Records provided:

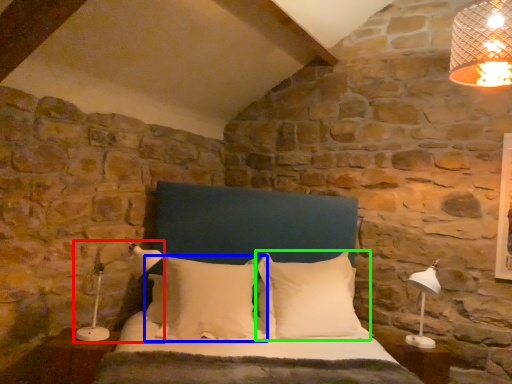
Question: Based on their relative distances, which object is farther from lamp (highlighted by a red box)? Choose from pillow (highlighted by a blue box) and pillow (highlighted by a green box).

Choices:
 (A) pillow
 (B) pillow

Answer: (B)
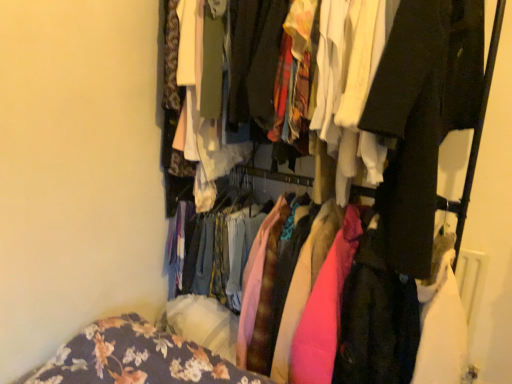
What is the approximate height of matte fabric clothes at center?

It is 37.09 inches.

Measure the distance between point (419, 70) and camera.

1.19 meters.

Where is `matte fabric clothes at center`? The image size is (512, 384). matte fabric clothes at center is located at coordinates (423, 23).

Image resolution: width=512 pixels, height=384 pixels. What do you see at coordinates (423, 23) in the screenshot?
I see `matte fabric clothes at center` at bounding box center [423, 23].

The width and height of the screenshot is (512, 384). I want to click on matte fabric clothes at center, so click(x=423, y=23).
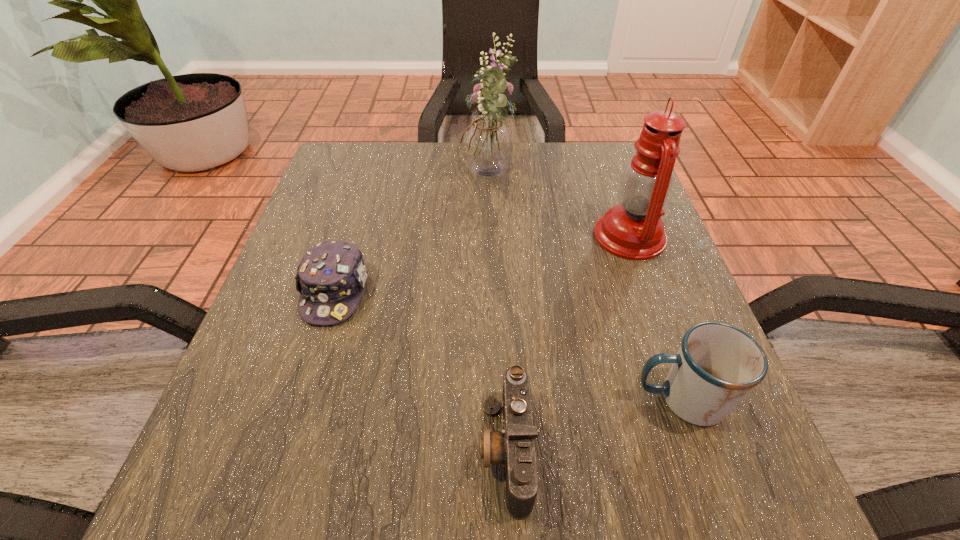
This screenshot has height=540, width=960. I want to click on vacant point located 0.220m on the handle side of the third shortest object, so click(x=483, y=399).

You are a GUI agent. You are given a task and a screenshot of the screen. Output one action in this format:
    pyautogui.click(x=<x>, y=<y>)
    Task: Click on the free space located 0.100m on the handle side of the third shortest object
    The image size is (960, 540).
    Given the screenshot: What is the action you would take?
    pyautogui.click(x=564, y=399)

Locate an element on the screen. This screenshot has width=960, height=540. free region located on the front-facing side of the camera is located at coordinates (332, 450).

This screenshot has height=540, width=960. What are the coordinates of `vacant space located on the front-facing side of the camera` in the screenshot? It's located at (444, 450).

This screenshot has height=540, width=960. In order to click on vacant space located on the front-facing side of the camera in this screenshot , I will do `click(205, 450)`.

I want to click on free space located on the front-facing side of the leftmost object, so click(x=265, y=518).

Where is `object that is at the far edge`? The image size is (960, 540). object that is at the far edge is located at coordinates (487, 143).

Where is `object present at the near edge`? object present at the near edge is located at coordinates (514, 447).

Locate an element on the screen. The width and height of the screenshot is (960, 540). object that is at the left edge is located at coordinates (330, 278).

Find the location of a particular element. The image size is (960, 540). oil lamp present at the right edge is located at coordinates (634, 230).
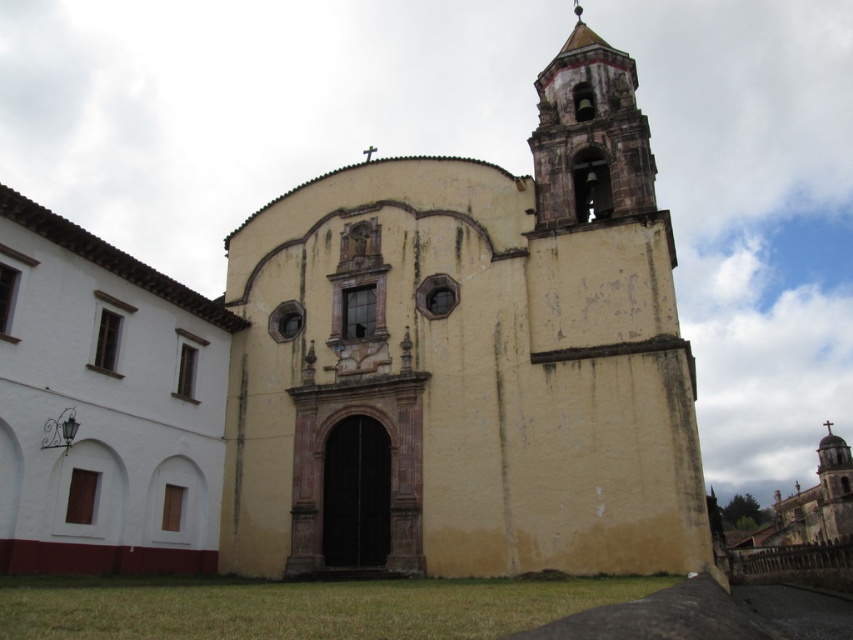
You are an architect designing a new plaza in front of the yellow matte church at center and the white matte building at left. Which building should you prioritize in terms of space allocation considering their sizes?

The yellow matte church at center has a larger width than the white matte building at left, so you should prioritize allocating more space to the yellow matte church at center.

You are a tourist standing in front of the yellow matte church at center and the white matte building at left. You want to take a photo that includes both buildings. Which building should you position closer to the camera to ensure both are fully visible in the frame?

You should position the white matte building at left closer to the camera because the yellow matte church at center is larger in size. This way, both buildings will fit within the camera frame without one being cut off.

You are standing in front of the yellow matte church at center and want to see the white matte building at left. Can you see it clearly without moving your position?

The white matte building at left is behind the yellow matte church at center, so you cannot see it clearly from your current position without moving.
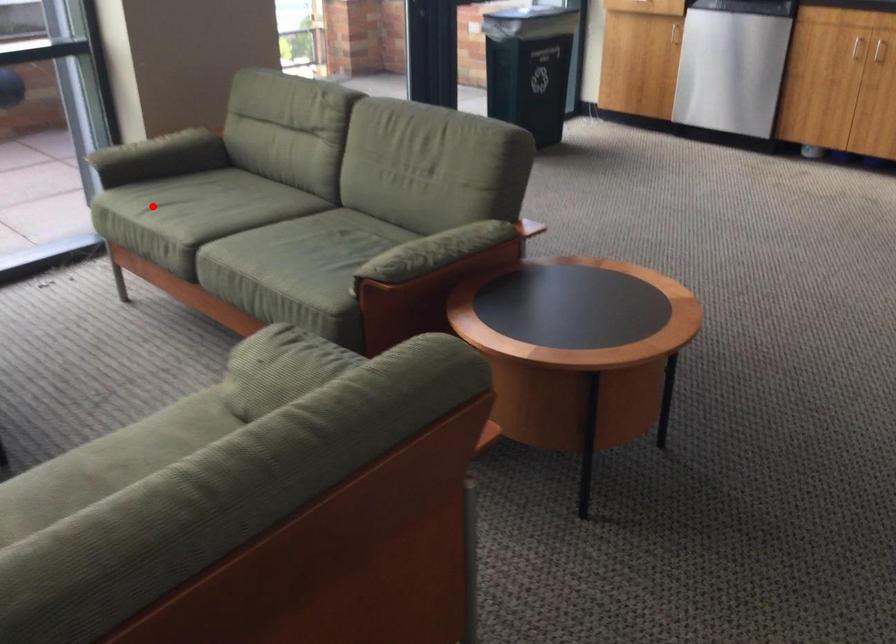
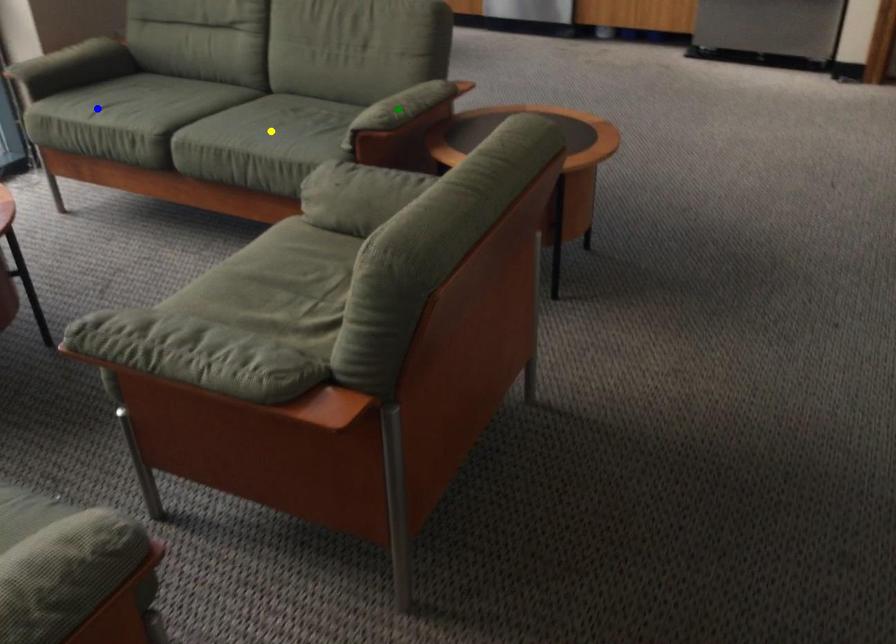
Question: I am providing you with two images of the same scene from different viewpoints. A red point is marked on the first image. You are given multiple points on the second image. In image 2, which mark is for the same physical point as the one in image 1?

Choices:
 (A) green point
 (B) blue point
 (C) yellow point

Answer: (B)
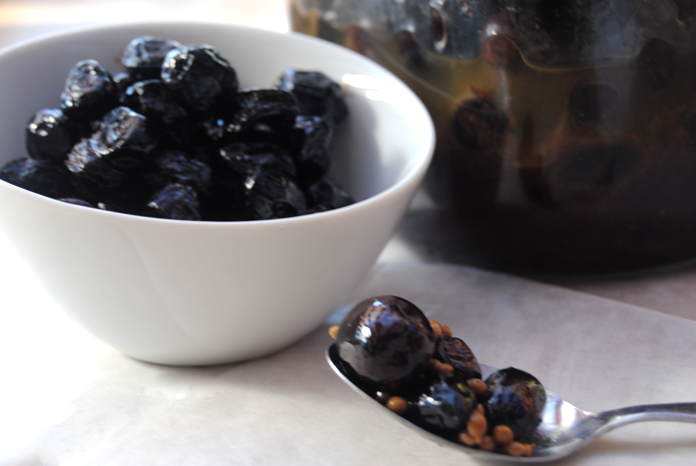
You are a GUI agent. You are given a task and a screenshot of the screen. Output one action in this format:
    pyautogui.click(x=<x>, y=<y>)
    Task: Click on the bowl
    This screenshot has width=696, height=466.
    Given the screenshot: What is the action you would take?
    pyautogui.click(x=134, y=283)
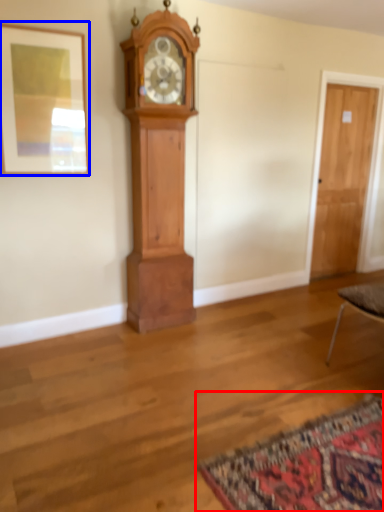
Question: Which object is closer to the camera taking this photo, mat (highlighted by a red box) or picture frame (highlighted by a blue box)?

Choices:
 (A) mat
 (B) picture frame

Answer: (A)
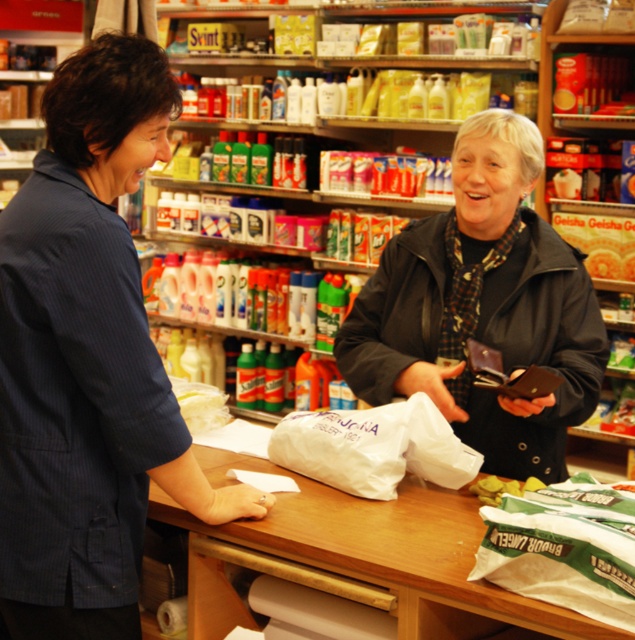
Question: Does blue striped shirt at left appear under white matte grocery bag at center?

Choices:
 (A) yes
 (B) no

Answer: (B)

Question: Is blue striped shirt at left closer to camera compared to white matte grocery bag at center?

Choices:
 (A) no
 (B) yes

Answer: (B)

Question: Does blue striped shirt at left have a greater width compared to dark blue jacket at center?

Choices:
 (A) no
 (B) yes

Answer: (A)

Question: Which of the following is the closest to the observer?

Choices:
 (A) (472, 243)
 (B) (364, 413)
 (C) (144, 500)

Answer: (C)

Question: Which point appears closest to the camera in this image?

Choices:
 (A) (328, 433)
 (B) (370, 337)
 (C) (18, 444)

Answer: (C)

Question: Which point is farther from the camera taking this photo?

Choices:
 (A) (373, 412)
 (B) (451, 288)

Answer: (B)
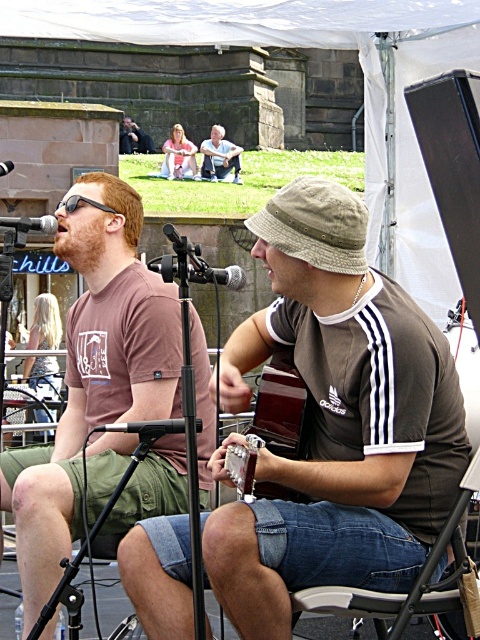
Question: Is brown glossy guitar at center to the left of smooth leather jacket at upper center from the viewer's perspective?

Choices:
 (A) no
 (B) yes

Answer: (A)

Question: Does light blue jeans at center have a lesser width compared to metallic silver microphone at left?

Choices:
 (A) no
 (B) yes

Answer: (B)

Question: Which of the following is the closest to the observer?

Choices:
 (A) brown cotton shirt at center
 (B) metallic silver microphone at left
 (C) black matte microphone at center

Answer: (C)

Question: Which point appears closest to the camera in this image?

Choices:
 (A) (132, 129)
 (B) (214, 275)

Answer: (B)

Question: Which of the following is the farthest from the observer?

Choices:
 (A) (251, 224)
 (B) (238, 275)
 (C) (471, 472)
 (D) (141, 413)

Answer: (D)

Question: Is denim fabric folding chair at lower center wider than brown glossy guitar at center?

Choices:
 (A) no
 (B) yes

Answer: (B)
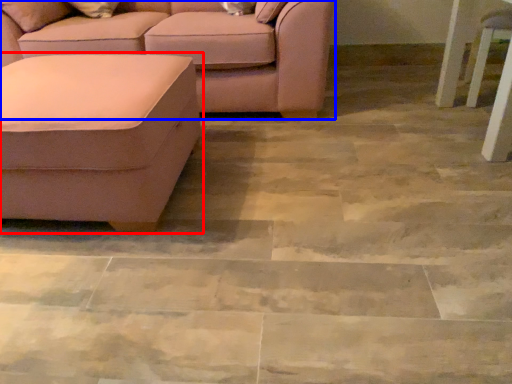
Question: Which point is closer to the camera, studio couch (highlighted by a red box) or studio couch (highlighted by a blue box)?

What is required:
Pull out every line of the records above that contains the string "guitar". Case counts.

Exercise answer:
Question: Is brown glossy guitar at center to the left of smooth leather jacket at upper center from the viewer's perspective?
Question: Is denim fabric folding chair at lower center wider than brown glossy guitar at center?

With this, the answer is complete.